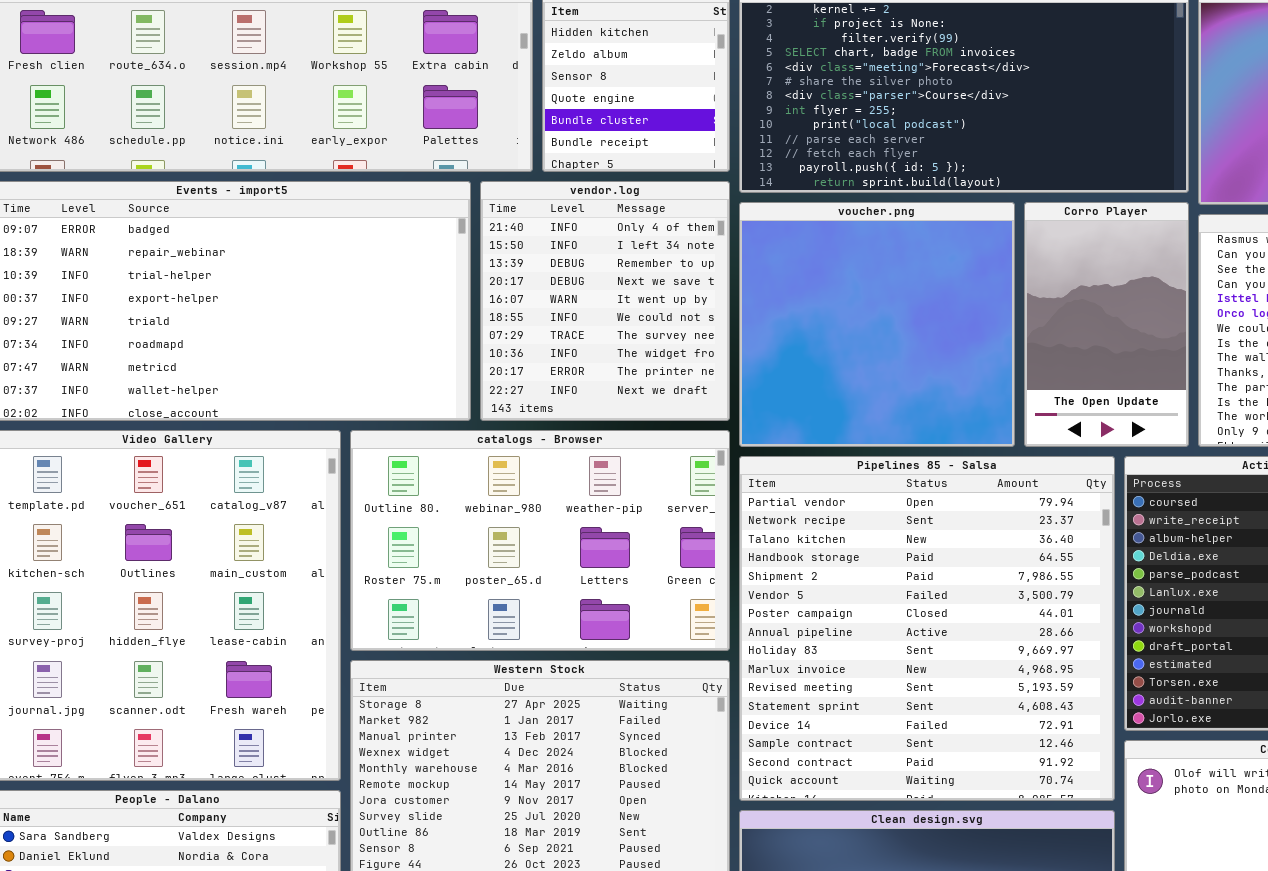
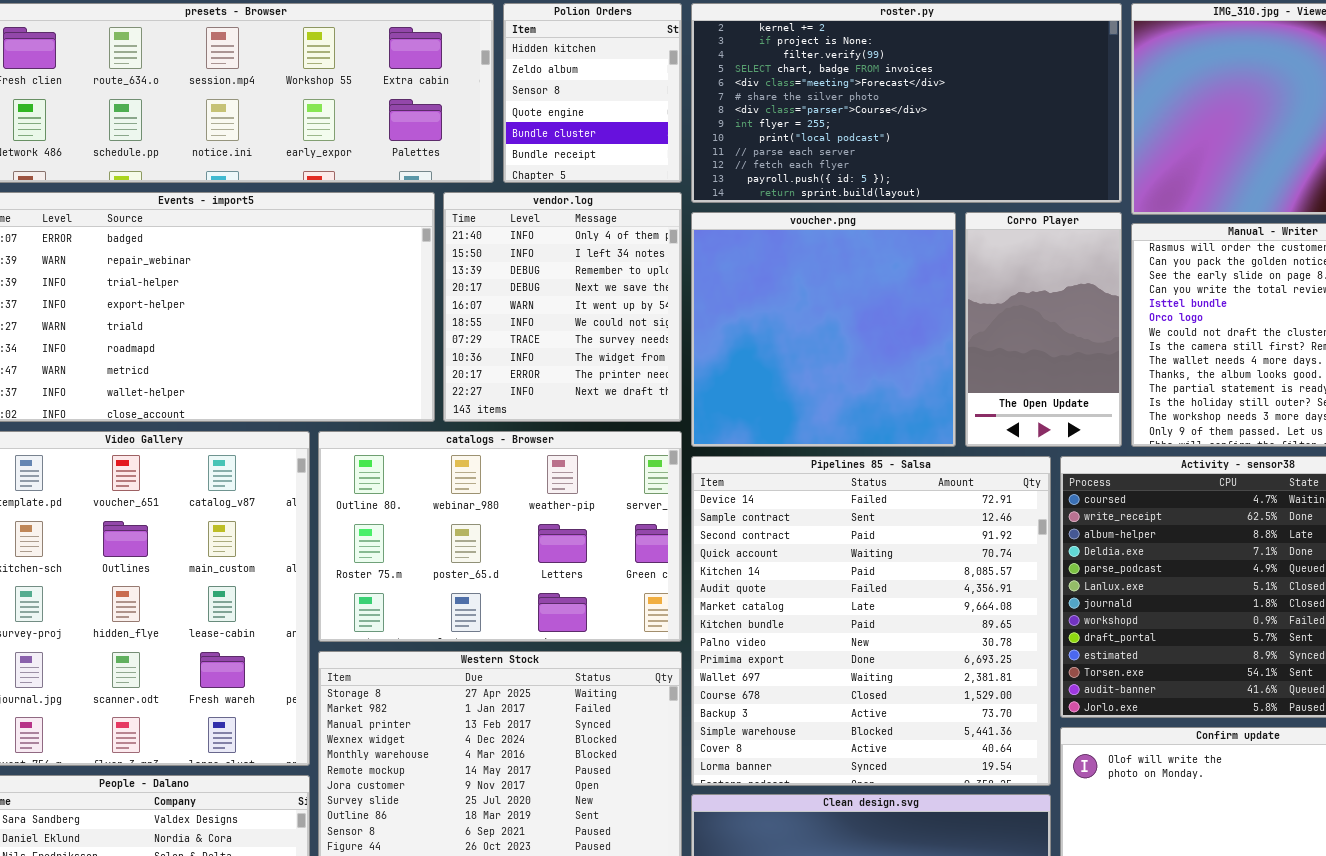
Pipelines 85 - Salsa: [739,456,1115,801] -> [691,456,1051,786], scrolled down 12 rows

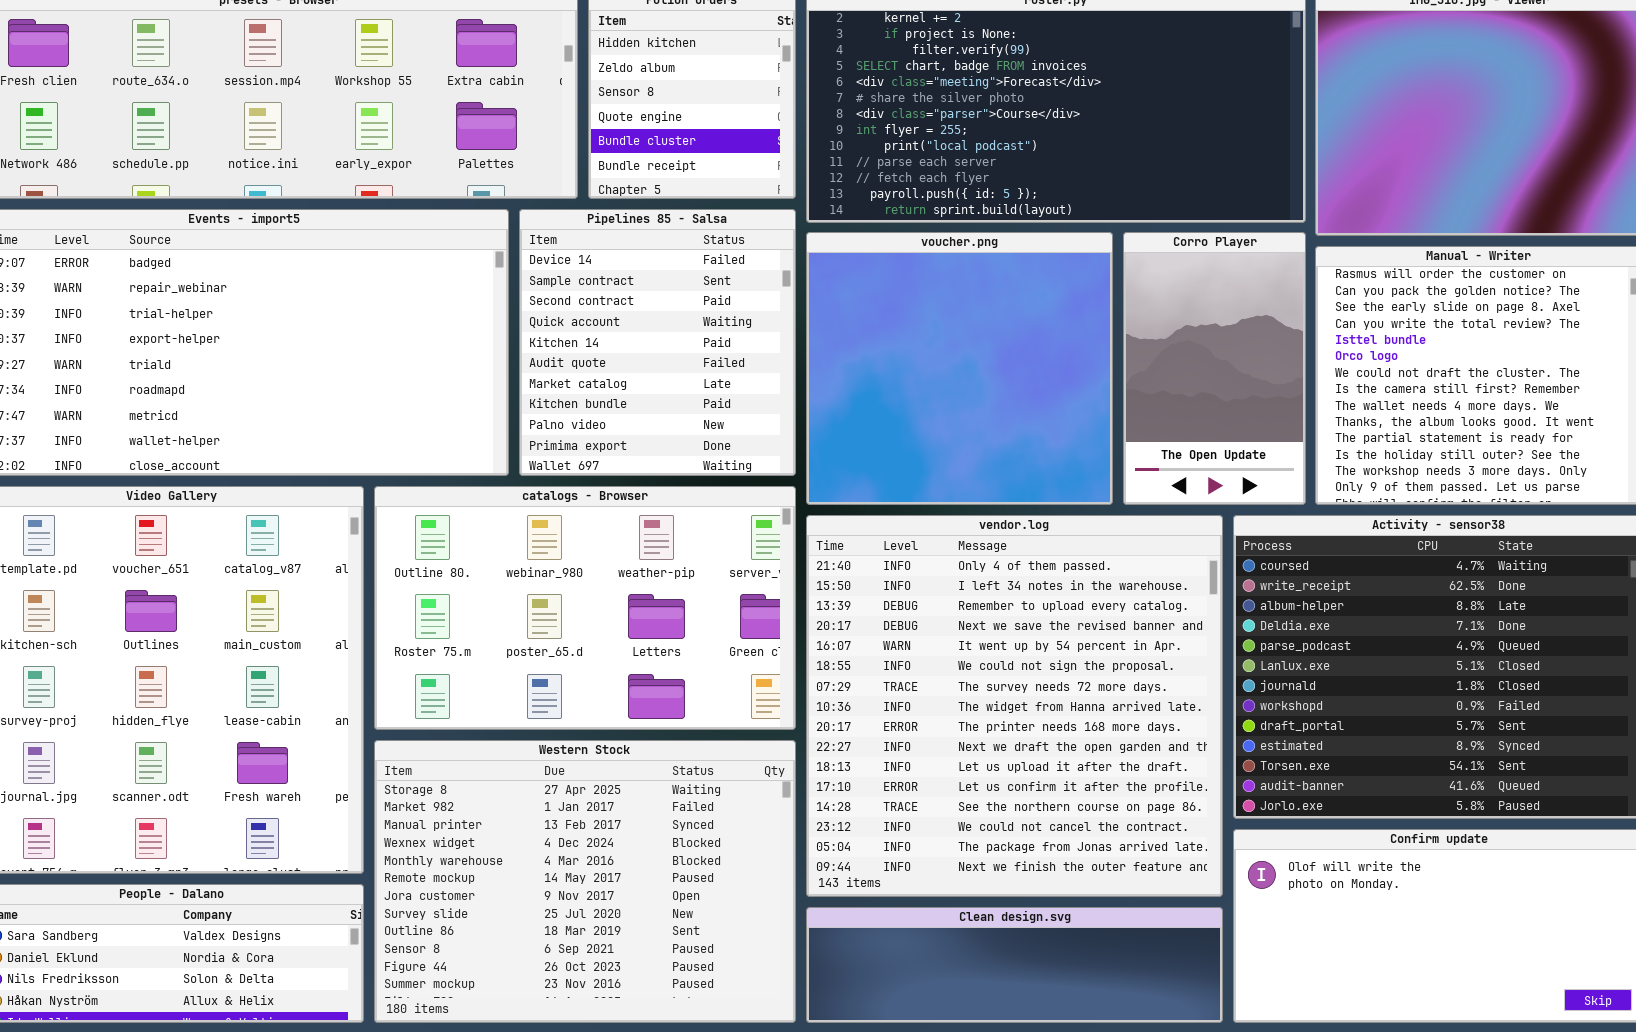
vendor.log: [443,192,682,422] -> [806,515,1223,897], moved, resized
Pipelines 85 - Salsa: [691,456,1051,786] -> [519,209,796,476], moved, resized

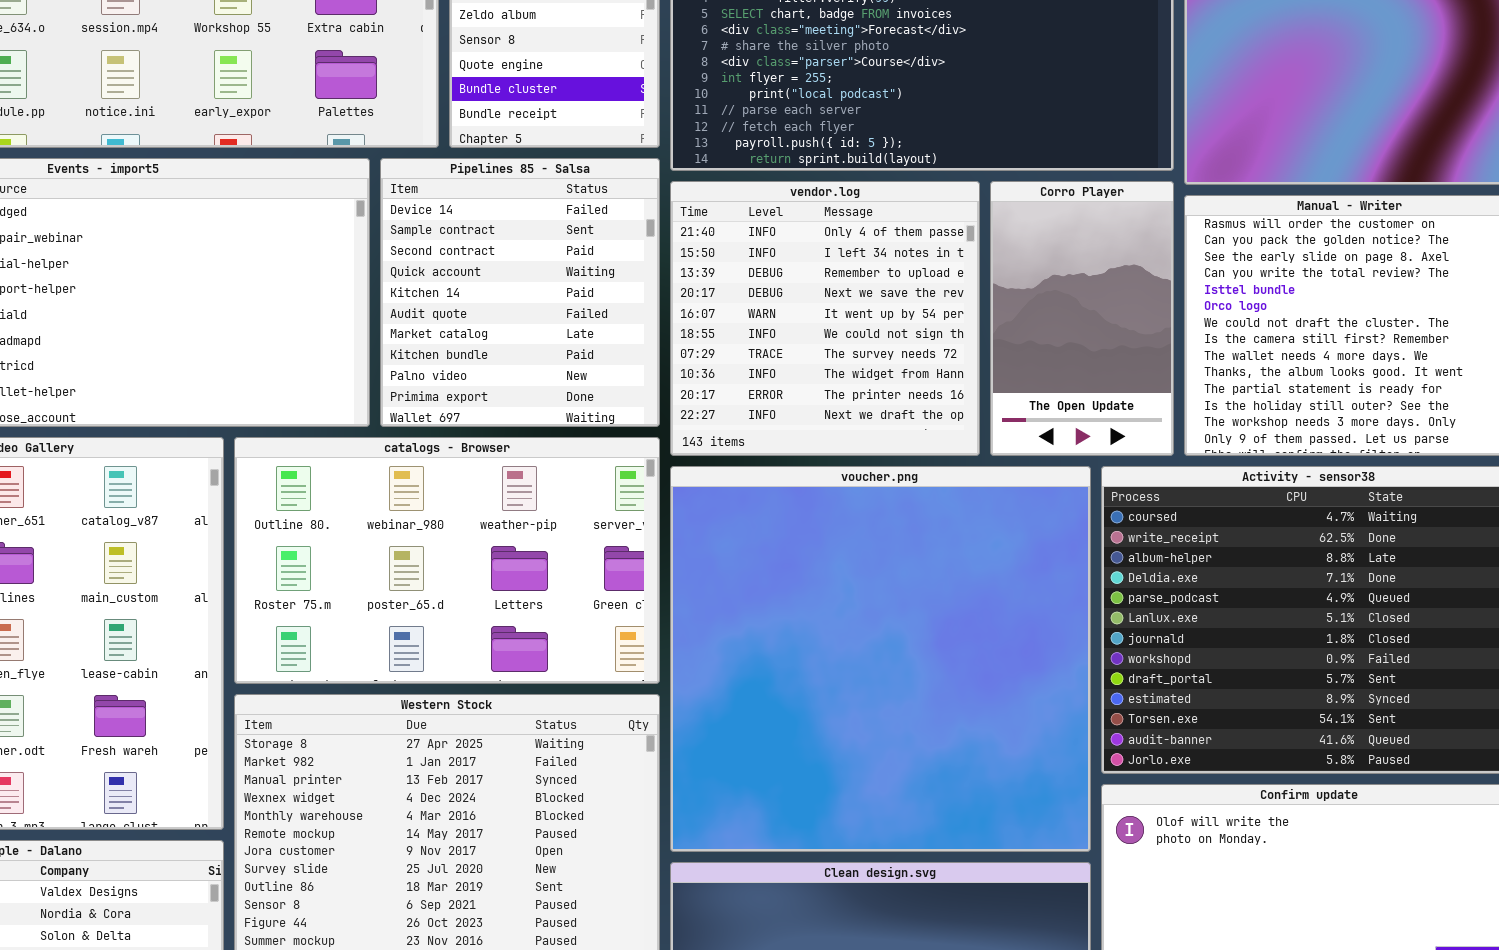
voucher.png: [806,232,1113,505] -> [670,466,1091,852], moved, resized
vendor.log: [806,515,1223,897] -> [670,181,980,456], moved, resized

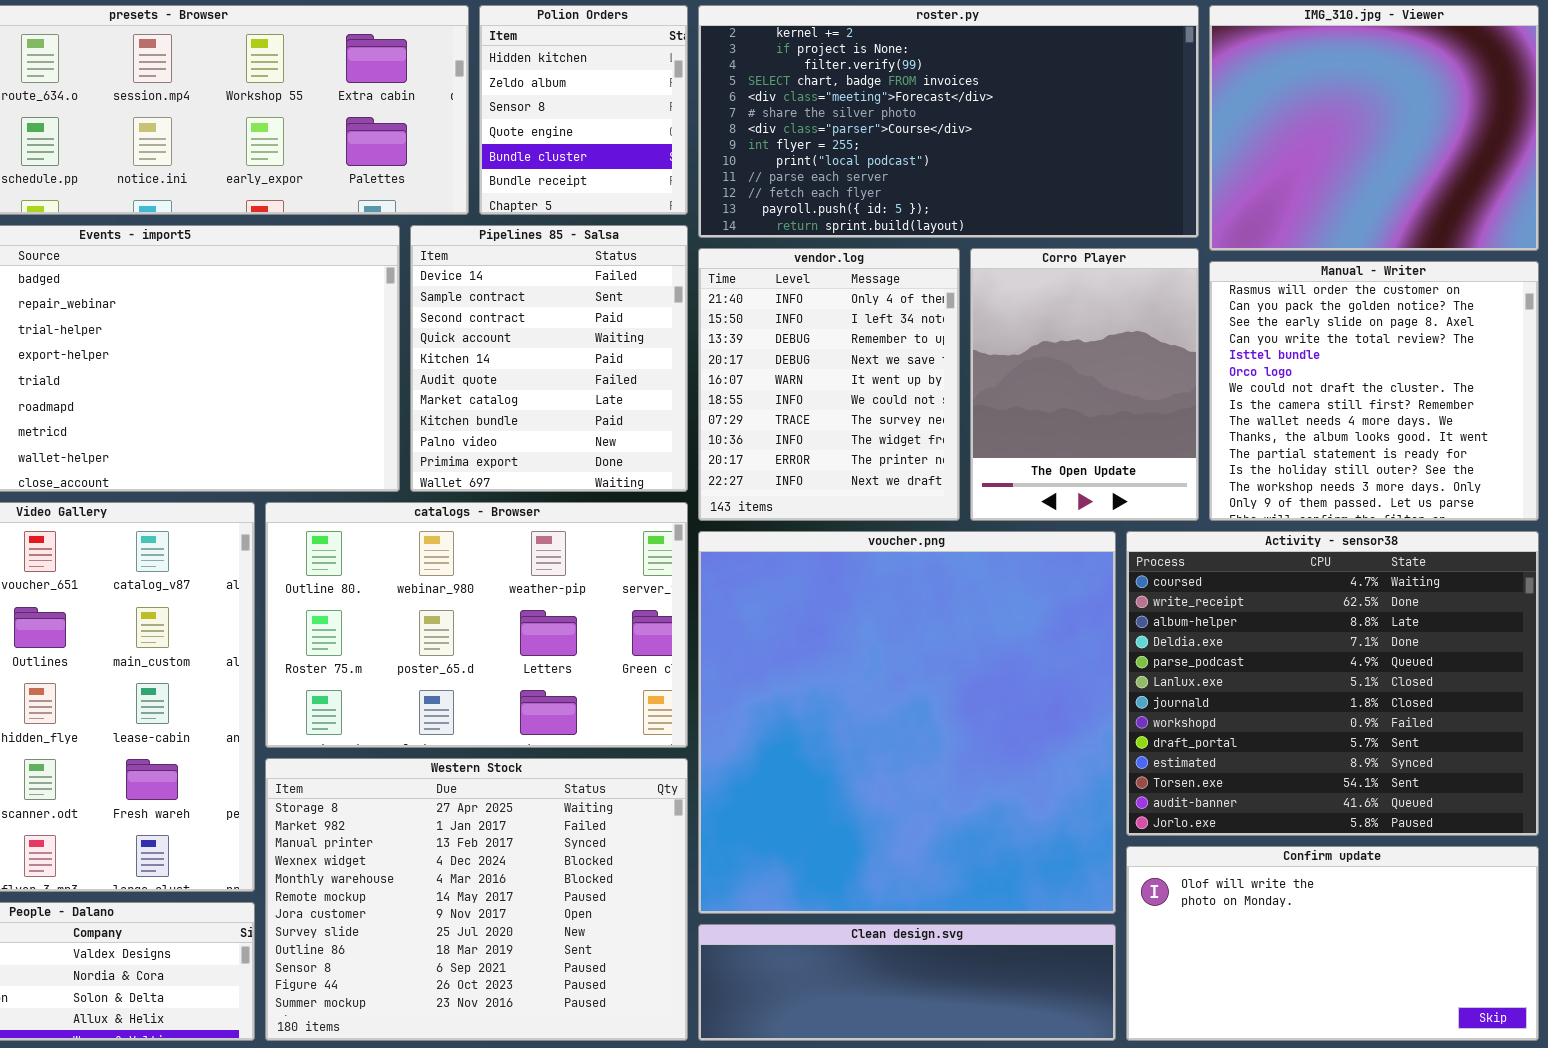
vendor.log: [670,181,980,456] -> [698,248,960,521], resized
Corro Player: [990,181,1174,456] -> [970,248,1199,521], resized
|---|
- _REQUIRED WORK_
Give only the number of lines in the preceding data that include the word "resized".

- _WRITTEN SOLUTION_
6